*Work required*.
In the records below, find each line with "ring" and copy it.

Source data:
Segment Open

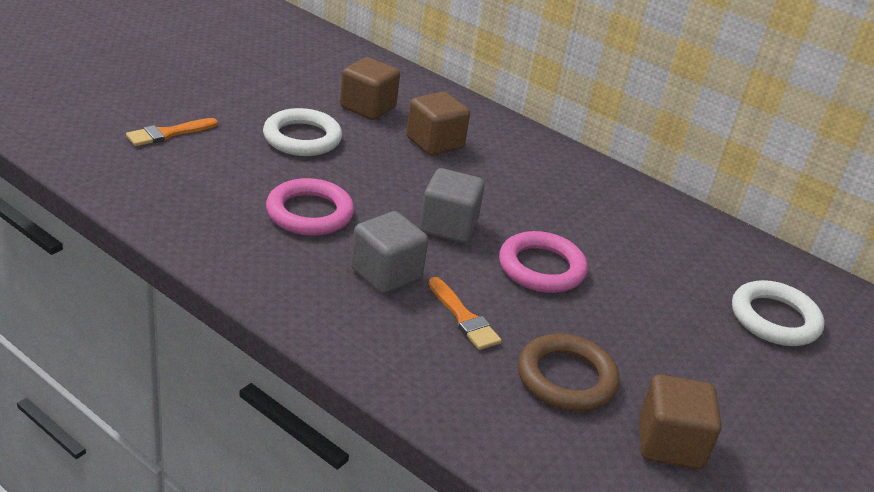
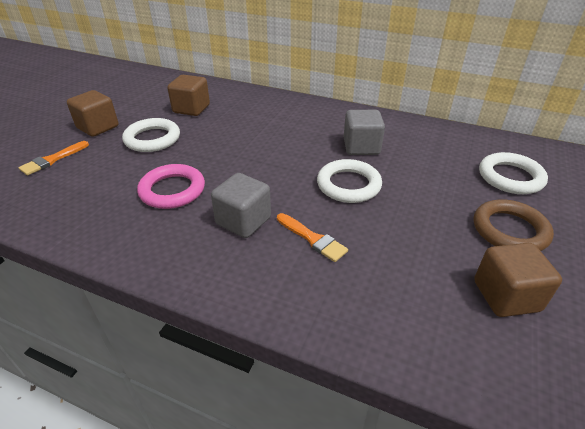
camera: 10 degrees left, 5 degrees up
(435, 143) = (243, 120): brown cube -> brown cube (98, 127)
(448, 226) = (274, 173): grey cube -> grey cube (361, 147)
(541, 268) = (348, 185): pink ring -> white ring
(566, 378) = (406, 265): brown ring -> brown ring (509, 230)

Segment Closed

*Answer to this exercise*.
(541, 268) = (348, 185): pink ring -> white ring
(566, 378) = (406, 265): brown ring -> brown ring (509, 230)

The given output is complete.